REQUIREMENTS:
Pull out each line of the data below that contains the string "kern", treating uppercase and lowercase letters as different.

DATA FOR THIS EXERCISE:

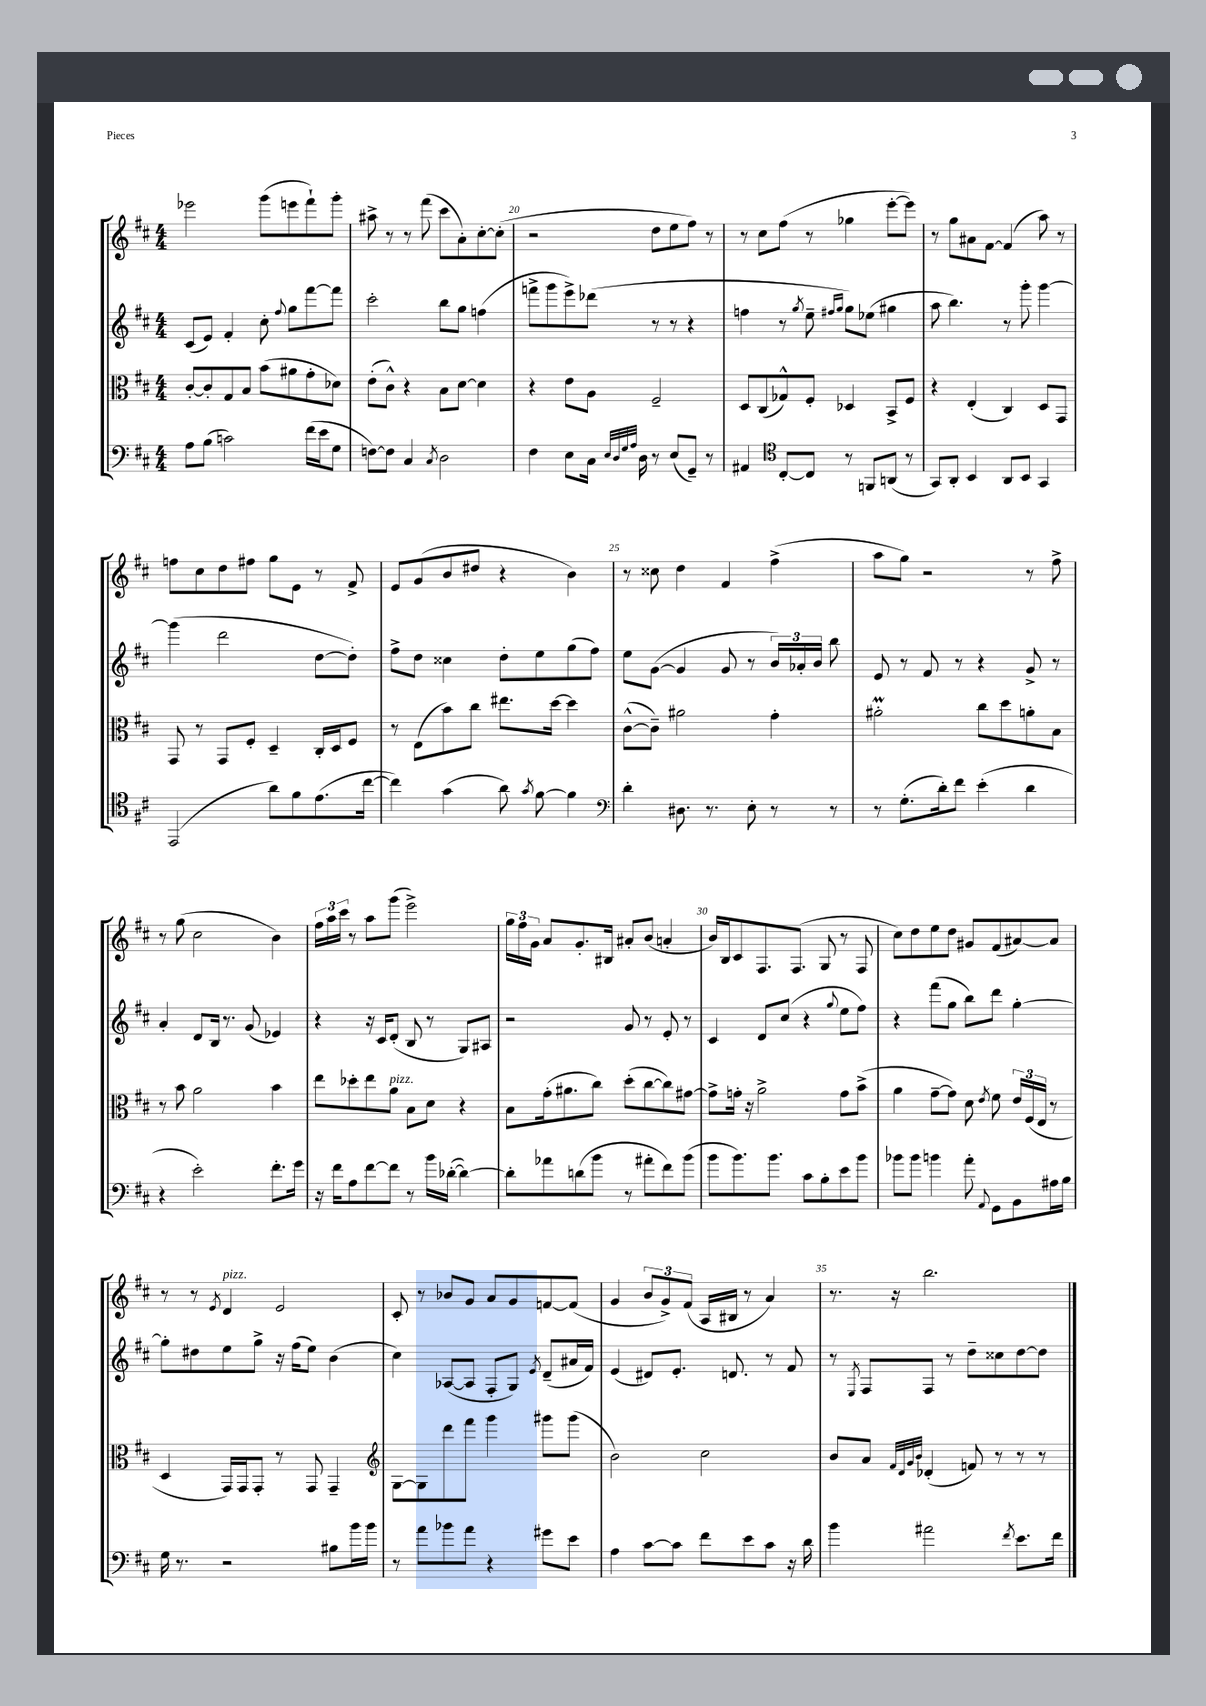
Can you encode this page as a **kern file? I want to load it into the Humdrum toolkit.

**kern	**kern	**kern	**kern
*part4	*part3	*part2	*part1
*staff4	*staff3	*staff2	*staff1
*clefF4	*clefC3	*clefG2	*clefG2
*k[f#c#]	*k[f#c#]	*k[f#c#]	*k[f#c#]
*M4/4	*M4/4	*M4/4	*M4/4
=18	=18	=18	=18
8A\L	[8c#'/L	(8c#/L	2eee-X\
(8B\J	8c#'/]	8e/J)	.
2cn\)	8G/	4f#'/	.
.	8B/J	.	.
.	(8b\L	8cc#'\	(8ggg\L
.	.	8qqff#/	.
.	8a#X\	8gg\L	8eeen\
(16f#\LL	8g'\	[8fff#\	8fff#`\)
16e\J	.	.	.
8G\J	8d-X\J)	8fff#\J]	8ggg'\J
=19	=19	=19	=19
[8Fn\L)	(8e'\L	2ccc#'\	8aa#X^\
8F\J]	8c#^^\J)	.	8r
4C#/	4r	.	8r
.	.	.	(8fff#\
8qC#/	.	.	.
2D\	8B\L	8bb\L	8ccc#\L
.	[8d\J	8gg\J	8a'\)
.	4d\]	(4ffn\	[8cc#'\
.	.	.	(8cc#'\J]
=20	=20	=20	=20
4F#\	4r	8fffn^\L	2r
.	.	8ggg\	.
8E\L	8e\L	8eee^\)	.
16C#\Jk	8A\J	(8ddd-X\J	.
32qqE/LLL	.	.	.
32qqD/	.	.	.
32qqG/	.	.	.
32qqA/JJJ	.	.	.
16D\	.	.	.
8r	2F#~/	8r	8dd\L
(8E/L	.	8r	8ee\
8GG~/J)	.	4r	8ff#\J)
8r	.	.	8r
=21	=21	=21	=21
4AA#X/	8D/L	4ffn\	8r
.	(8C#/	.	8cc#\L
*clefC4	*	*	*
[8C#'/L	8G-X^^/)	8r	(8ff#\J
.	.	8qgg/	.
8C#/J]	8F#'/J	8ee~\	8r
.	.	16qqff#X/LL	.
.	.	16qqgg/JJ	.
8r	4D-X/	8gg\L)	4gg-X\
8FFn/L	.	(8ee-X\J	.
(8AAn/J	8BB^/L	4gg#X\	[8eee'\L
8r	8F#/J	.	8eee\J])
=22	=22	=22	=22
8GG/L)	4r	8aa\	8r
8AA'/J	.	4.bb\)	8gg\L
4BB/	(4E'/	.	8a#X\
.	.	.	[8f#\J
8AA/L	4C#/)	8r	(4f#/]
8BB/J	.	8ggg'\	.
4GG/	8D/L	[4ggg\	8aa\)
.	8GG/J	.	8r
!!LO:LB:g=z
=23	=23	=23	=23
(2EE/	8GG/	(4ggg\]	8ffn\L
.	8r	.	8cc#\
.	8GG/L	2ddd\	8dd\
.	8F#'/J	.	8ff#X\J
8a\L)	4D~/	.	8gg\L
8f#\	.	.	8e\J
(8.e\	16C#'/LL	[8dd\L	8r
.	16D/J	.	.
.	8F#/J	8dd'\J])	8f#^/
[16cc#\Jk	.	.	.
=24	=24	=24	=24
4cc#\])	8r	8ff#^\L	8e/L
.	(8E\L	8dd\J	(8g/
(4g\	8b\)	4cc##X\	8b/
.	8cc#\J	.	8dd#X/J
8a\)	8.ee#X\L	8dd'\L	4r
8qg/	.	.	.
[8f#\	.	8ee\	.
.	[16dd\Jk	.	.
4f#\]	4dd\]	(8gg\	4b\)
.	.	8ff#\J)	.
=25	=25	=25	=25
*clefF4	*	*	*
4d'\	([8c#^^\L	8ee\L	8r
.	8c#~\J])	([8g\J	8cc##X\
8.D#X\	2a#X\	4g/]	4dd\
8.r	.	.	.
.	.	8g/	4f#/
8E'\	.	8r	.
8r	4g'\	24b/LL)	(4ff#^\
.	.	24a-X'/	.
.	.	24b/JJ	.
8r	.	8bb\	.
=26	=26	=26	=26
8r	2a#Xm'\	8e/	8aa\L
(8.G'\L	.	8r	8gg\J)
.	.	8f#/	2r
16d'\k)	.	.	.
8f#\J	.	8r	.
(4e'\	8cc#\L	4r	.
.	8dd\	.	.
4d\	8an'\	8g^/	8r
.	8B\J	8r	8ff#^\
!!LO:LB:g=z
=27	=27	=27	=27
4r	8r	4a'/	8r
.	8b\	.	(8gg\
2e'\)	2a\	8d/L	2cc#\
.	.	16B/Jk	.
.	.	8.r	.
.	.	(8g/	.
8.f#'\L	4b\	4e-X/)	4b\)
16g\Jk	.	.	.
=28	=28	=28	=28
16r	8ee\L	4r	24ff#\LL
.	.	.	24aa\
16f#\KL	.	.	.
.	.	.	24ccc#\JJ
8A\	8dd-X'\	.	8r
[8f#\	8ee\	16r	8aa\L
.	.	16c#/KL	.
!	!LO:TX:a:i:t=pizz.	!	!
8f#\J]	8a\J	(8d'/J	(8ggg\J
8r	8B\L	8B/	2eee^\)
16b\LL	8d\J	8r	.
([16d-X'\JJ	.	.	.
4d-\_)	4r	8G/L)	.
.	.	8A#X/J	.
=29	=29	=29	=29
8d-'\L]	8B\L	2r	24gg\LL
.	.	.	24ff#\
.	.	.	24g\JJ
8a-X\	(16g'\k	.	8a/L
.	8.a#X\	.	.
(8dn\	.	.	8.g'/
8b\J	8cc#\J)	.	.
.	.	.	16B#X/Jk
8r	(8dd'\L	8g/	8a#X'/L
8a#X'\L	[8cc#\	8r	(8b/J
8f#\)	8cc#\])	8e'/	4an'/
(8b\J	[8g#X\J	8r	.
=30	=30	=30	=30
8b\L	8g#^\L]	4c#/	16b/LL)
.	.	.	16B/J
8.b\)	16gn'\Jk	.	8c#/
.	16r	.	.
.	2a^\	8d/L	8.F#/
8.b\J	.	.	.
.	.	(8cc#/J	.
.	.	.	(8.F#/J
8c#\L	.	4r	.
8B'\	.	.	8G/
.	.	8qqgg/	.
8e\	8g\L	8ee\L	8r
8b\J	(8b^\J	8ff#\J)	8F#/
=31	=31	=31	=31
8b-X\L	4a\	4r	8cc#\L)
8b-\J	.	.	8dd\
4bn\	[8g~\L	(8fff#\L	8ee\
.	8g\J])	8gg\J	8dd\J
8a'\	8d\	8bb\L)	8g#X/L
8qqAA/	8qe/	.	.
8GG\L	8f#\	8ddd\J	(8f#/
8BB\	24e/LL	[4gg'\	[8a#X/)
.	(24F#/	.	.
.	24E/JJ	.	.
16A#X\L	8r	.	8a#/J]
16B\JJ	.	.	.
!!LO:LB:g=z
=32	=32	=32	=32
16G\	4D/	8gg'\L]	8r
8.r	.	.	.
.	.	8dd#X\	8r
.	.	.	8qe/
!	!	!	!LO:TX:a:i:t=pizz.
2r	16GG/LL)	8ee\	4d/
.	16GG/J	.	.
.	8GG'/J	8gg^\J	.
.	8r	16r	2e/
.	.	(16ff#\KL	.
.	8GG/	8ee\J)	.
8B#X\L	4GG~/	(4b\	.
16b\L	.	.	.
16b\JJ	.	.	.
=33	=33	=33	=33
*	*clefG2	*	*
8r	[8G\L	4cc#\)	8c#'/
8a\L	8G\]	.	8r
8b-X\	8ddd\	([8A-X/L	8b-X/L
8a\J	8fff#\J	8A-/J]	8g/J
4r	4ggg\	8F#'/L	8a/L
.	.	8G/J)	8g/
.	.	8qe/	.
8g#X\L	8ggg#X\L	(8d~/L	[8fn/
8e\J	(8ggg#\J	16a#X/L	(8f/J]
.	.	16f#/JJ)	.
=34	=34	=34	=34
4A\	2b\)	(4e/	4g/
[8c#\L	.	8d#X/L)	12b/L
.	.	.	12g^/)
8c#\J]	.	8.e'/J	.
.	.	.	(12f#/J
8f#\L	2cc#\	.	16A/LL
.	.	8.dn/	16B#X/JJ
8e\	.	.	8r
8c#\J	.	8r	4a/)
16r	.	8f#/	.
16d\	.	.	.
=35	=35	=35	=35
4b\	8b/L	8r	8.r
.	.	8qE/	.
.	8a/J	8F#/L	.
.	.	.	16r
.	32qqf#/LLL	.	.
.	32qqd/	.	.
.	32qqg/	.	.
.	32qqb/JJJ	.	.
2a#X\	(4d-X'/	8F#/J	2.bb\
.	.	8r	.
.	8fn/)	8dd~\L	.
.	8r	8cc##X\	.
8qf#/	.	.	.
8.e\L	8r	[8dd\	.
.	8r	8dd\J]	.
16f#\Jk	.	.	.
==	==	==	==
*-	*-	*-	*-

RESULT FOR THIS TASK:
Can you encode this page as a **kern file? I want to load it into the Humdrum toolkit.
**kern	**kern	**kern	**kern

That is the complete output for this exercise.